§ The problem
Set out every line of the entries below as a numbered list, omitting the blank lines.

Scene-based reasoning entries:

◇ ◇ ◇

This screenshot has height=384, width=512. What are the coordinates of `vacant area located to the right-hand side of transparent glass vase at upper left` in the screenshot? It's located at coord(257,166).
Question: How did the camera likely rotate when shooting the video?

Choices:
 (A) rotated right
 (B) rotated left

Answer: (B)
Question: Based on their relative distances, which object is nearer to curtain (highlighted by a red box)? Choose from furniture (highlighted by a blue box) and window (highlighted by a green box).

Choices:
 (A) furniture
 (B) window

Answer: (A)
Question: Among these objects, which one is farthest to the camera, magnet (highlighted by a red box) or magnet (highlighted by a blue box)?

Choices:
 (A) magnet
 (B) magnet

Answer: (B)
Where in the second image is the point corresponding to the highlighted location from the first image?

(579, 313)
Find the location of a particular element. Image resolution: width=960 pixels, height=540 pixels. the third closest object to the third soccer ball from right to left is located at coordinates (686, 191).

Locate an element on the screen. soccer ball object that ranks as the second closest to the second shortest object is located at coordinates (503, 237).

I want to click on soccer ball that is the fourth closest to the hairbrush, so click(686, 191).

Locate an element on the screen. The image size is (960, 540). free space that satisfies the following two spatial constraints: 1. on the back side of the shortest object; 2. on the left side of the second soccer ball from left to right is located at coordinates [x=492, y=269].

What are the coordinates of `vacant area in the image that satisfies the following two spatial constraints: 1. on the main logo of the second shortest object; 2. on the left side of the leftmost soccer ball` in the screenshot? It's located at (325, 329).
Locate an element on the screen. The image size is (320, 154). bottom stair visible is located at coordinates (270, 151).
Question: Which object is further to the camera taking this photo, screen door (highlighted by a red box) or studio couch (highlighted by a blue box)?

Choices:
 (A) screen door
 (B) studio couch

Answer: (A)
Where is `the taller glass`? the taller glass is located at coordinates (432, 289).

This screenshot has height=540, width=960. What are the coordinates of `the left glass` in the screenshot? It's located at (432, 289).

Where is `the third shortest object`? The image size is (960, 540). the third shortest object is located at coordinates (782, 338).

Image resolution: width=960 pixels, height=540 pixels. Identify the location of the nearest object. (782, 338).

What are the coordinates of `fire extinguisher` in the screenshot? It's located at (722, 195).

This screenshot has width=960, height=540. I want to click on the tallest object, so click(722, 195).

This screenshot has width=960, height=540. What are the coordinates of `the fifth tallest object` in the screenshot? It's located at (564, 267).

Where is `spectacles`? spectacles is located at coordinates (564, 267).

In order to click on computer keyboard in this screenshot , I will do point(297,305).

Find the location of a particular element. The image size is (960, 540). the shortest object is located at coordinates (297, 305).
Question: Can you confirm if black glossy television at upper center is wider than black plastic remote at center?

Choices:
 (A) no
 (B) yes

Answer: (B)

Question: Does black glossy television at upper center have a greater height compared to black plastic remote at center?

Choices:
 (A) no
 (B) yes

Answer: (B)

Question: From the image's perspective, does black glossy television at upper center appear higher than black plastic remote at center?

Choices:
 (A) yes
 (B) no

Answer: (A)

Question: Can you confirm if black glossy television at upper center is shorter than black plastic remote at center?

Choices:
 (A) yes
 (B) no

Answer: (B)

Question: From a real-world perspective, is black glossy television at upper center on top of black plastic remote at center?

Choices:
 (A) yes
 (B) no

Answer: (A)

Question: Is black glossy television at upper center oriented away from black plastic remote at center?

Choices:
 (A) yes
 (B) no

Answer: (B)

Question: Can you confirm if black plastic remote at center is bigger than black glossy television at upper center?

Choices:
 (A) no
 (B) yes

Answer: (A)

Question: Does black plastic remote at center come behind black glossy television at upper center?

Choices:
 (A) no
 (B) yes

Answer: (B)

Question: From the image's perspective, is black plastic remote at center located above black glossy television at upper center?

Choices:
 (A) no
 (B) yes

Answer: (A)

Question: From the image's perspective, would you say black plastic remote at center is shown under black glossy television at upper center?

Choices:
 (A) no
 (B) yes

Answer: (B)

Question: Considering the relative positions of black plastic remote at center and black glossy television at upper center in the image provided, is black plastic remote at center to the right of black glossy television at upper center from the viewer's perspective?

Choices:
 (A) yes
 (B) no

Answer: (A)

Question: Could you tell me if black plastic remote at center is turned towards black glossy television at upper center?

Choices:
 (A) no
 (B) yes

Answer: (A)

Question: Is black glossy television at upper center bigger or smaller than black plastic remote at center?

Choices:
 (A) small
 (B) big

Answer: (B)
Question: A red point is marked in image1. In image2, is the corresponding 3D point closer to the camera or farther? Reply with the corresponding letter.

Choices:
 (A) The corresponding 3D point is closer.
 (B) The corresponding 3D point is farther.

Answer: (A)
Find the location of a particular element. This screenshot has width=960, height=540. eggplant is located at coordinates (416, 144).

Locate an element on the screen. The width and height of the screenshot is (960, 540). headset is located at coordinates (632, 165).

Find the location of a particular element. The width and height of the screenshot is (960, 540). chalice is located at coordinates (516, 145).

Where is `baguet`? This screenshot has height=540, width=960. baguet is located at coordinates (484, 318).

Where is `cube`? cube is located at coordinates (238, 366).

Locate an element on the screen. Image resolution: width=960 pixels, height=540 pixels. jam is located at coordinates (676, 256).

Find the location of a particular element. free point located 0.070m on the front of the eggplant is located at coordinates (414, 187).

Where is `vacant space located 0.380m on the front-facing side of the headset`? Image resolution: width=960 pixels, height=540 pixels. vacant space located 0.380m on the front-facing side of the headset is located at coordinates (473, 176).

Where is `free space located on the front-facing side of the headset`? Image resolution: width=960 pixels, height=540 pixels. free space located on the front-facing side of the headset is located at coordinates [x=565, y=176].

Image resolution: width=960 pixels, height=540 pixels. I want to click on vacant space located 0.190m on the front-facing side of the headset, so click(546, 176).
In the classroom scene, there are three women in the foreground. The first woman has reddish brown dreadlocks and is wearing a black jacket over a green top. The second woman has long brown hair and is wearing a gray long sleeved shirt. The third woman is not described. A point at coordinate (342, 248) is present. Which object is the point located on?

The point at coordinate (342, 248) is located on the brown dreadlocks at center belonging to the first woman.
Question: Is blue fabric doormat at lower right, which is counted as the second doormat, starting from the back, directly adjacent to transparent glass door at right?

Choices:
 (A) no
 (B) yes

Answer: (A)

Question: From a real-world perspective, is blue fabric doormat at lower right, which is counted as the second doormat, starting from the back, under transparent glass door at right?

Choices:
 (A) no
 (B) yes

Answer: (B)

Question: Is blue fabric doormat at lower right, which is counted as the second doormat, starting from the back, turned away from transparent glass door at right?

◇ ◇ ◇

§ Finished task
1. This screenshot has height=384, width=512. What are the coordinates of `vacant area located to the right-hand side of transparent glass vase at upper left` in the screenshot? It's located at coord(257,166).
2. Question: How did the camera likely rotate when shooting the video?
3. Choices:
4.  (A) rotated right
5.  (B) rotated left
6. Answer: (B)
7. Question: Based on their relative distances, which object is nearer to curtain (highlighted by a red box)? Choose from furniture (highlighted by a blue box) and window (highlighted by a green box).
8. Choices:
9.  (A) furniture
10.  (B) window
11. Answer: (A)
12. Question: Among these objects, which one is farthest to the camera, magnet (highlighted by a red box) or magnet (highlighted by a blue box)?
13. Choices:
14.  (A) magnet
15.  (B) magnet
16. Answer: (B)
17. Where in the second image is the point corresponding to the highlighted location from the first image?
18. (579, 313)
19. Find the location of a particular element. Image resolution: width=960 pixels, height=540 pixels. the third closest object to the third soccer ball from right to left is located at coordinates (686, 191).
20. Locate an element on the screen. soccer ball object that ranks as the second closest to the second shortest object is located at coordinates (503, 237).
21. I want to click on soccer ball that is the fourth closest to the hairbrush, so click(686, 191).
22. Locate an element on the screen. The image size is (960, 540). free space that satisfies the following two spatial constraints: 1. on the back side of the shortest object; 2. on the left side of the second soccer ball from left to right is located at coordinates [x=492, y=269].
23. What are the coordinates of `vacant area in the image that satisfies the following two spatial constraints: 1. on the main logo of the second shortest object; 2. on the left side of the leftmost soccer ball` in the screenshot? It's located at (325, 329).
24. Locate an element on the screen. The image size is (320, 154). bottom stair visible is located at coordinates (270, 151).
25. Question: Which object is further to the camera taking this photo, screen door (highlighted by a red box) or studio couch (highlighted by a blue box)?
26. Choices:
27.  (A) screen door
28.  (B) studio couch
29. Answer: (A)
30. Where is `the taller glass`? the taller glass is located at coordinates (432, 289).
31. This screenshot has height=540, width=960. What are the coordinates of `the left glass` in the screenshot? It's located at (432, 289).
32. Where is `the third shortest object`? The image size is (960, 540). the third shortest object is located at coordinates (782, 338).
33. Image resolution: width=960 pixels, height=540 pixels. Identify the location of the nearest object. (782, 338).
34. What are the coordinates of `fire extinguisher` in the screenshot? It's located at (722, 195).
35. This screenshot has width=960, height=540. I want to click on the tallest object, so click(722, 195).
36. This screenshot has width=960, height=540. What are the coordinates of `the fifth tallest object` in the screenshot? It's located at (564, 267).
37. Where is `spectacles`? spectacles is located at coordinates (564, 267).
38. In order to click on computer keyboard in this screenshot , I will do point(297,305).
39. Find the location of a particular element. The image size is (960, 540). the shortest object is located at coordinates (297, 305).
40. Question: Can you confirm if black glossy television at upper center is wider than black plastic remote at center?
41. Choices:
42.  (A) no
43.  (B) yes
44. Answer: (B)
45. Question: Does black glossy television at upper center have a greater height compared to black plastic remote at center?
46. Choices:
47.  (A) no
48.  (B) yes
49. Answer: (B)
50. Question: From the image's perspective, does black glossy television at upper center appear higher than black plastic remote at center?
51. Choices:
52.  (A) yes
53.  (B) no
54. Answer: (A)
55. Question: Can you confirm if black glossy television at upper center is shorter than black plastic remote at center?
56. Choices:
57.  (A) yes
58.  (B) no
59. Answer: (B)
60. Question: From a real-world perspective, is black glossy television at upper center on top of black plastic remote at center?
61. Choices:
62.  (A) yes
63.  (B) no
64. Answer: (A)
65. Question: Is black glossy television at upper center oriented away from black plastic remote at center?
66. Choices:
67.  (A) yes
68.  (B) no
69. Answer: (B)
70. Question: Can you confirm if black plastic remote at center is bigger than black glossy television at upper center?
71. Choices:
72.  (A) no
73.  (B) yes
74. Answer: (A)
75. Question: Does black plastic remote at center come behind black glossy television at upper center?
76. Choices:
77.  (A) no
78.  (B) yes
79. Answer: (B)
80. Question: From the image's perspective, is black plastic remote at center located above black glossy television at upper center?
81. Choices:
82.  (A) no
83.  (B) yes
84. Answer: (A)
85. Question: From the image's perspective, would you say black plastic remote at center is shown under black glossy television at upper center?
86. Choices:
87.  (A) no
88.  (B) yes
89. Answer: (B)
90. Question: Considering the relative positions of black plastic remote at center and black glossy television at upper center in the image provided, is black plastic remote at center to the right of black glossy television at upper center from the viewer's perspective?
91. Choices:
92.  (A) yes
93.  (B) no
94. Answer: (A)
95. Question: Could you tell me if black plastic remote at center is turned towards black glossy television at upper center?
96. Choices:
97.  (A) no
98.  (B) yes
99. Answer: (A)
100. Question: Is black glossy television at upper center bigger or smaller than black plastic remote at center?
101. Choices:
102.  (A) small
103.  (B) big
104. Answer: (B)
105. Question: A red point is marked in image1. In image2, is the corresponding 3D point closer to the camera or farther? Reply with the corresponding letter.
106. Choices:
107.  (A) The corresponding 3D point is closer.
108.  (B) The corresponding 3D point is farther.
109. Answer: (A)
110. Find the location of a particular element. This screenshot has width=960, height=540. eggplant is located at coordinates (416, 144).
111. Locate an element on the screen. The width and height of the screenshot is (960, 540). headset is located at coordinates (632, 165).
112. Find the location of a particular element. The width and height of the screenshot is (960, 540). chalice is located at coordinates (516, 145).
113. Where is `baguet`? This screenshot has height=540, width=960. baguet is located at coordinates (484, 318).
114. Where is `cube`? cube is located at coordinates (238, 366).
115. Locate an element on the screen. Image resolution: width=960 pixels, height=540 pixels. jam is located at coordinates (676, 256).
116. Find the location of a particular element. free point located 0.070m on the front of the eggplant is located at coordinates (414, 187).
117. Where is `vacant space located 0.380m on the front-facing side of the headset`? Image resolution: width=960 pixels, height=540 pixels. vacant space located 0.380m on the front-facing side of the headset is located at coordinates (473, 176).
118. Where is `free space located on the front-facing side of the headset`? Image resolution: width=960 pixels, height=540 pixels. free space located on the front-facing side of the headset is located at coordinates [x=565, y=176].
119. Image resolution: width=960 pixels, height=540 pixels. I want to click on vacant space located 0.190m on the front-facing side of the headset, so click(546, 176).
120. In the classroom scene, there are three women in the foreground. The first woman has reddish brown dreadlocks and is wearing a black jacket over a green top. The second woman has long brown hair and is wearing a gray long sleeved shirt. The third woman is not described. A point at coordinate (342, 248) is present. Which object is the point located on?
121. The point at coordinate (342, 248) is located on the brown dreadlocks at center belonging to the first woman.
122. Question: Is blue fabric doormat at lower right, which is counted as the second doormat, starting from the back, directly adjacent to transparent glass door at right?
123. Choices:
124.  (A) no
125.  (B) yes
126. Answer: (A)
127. Question: From a real-world perspective, is blue fabric doormat at lower right, which is counted as the second doormat, starting from the back, under transparent glass door at right?
128. Choices:
129.  (A) no
130.  (B) yes
131. Answer: (B)
132. Question: Is blue fabric doormat at lower right, which is counted as the second doormat, starting from the back, turned away from transparent glass door at right?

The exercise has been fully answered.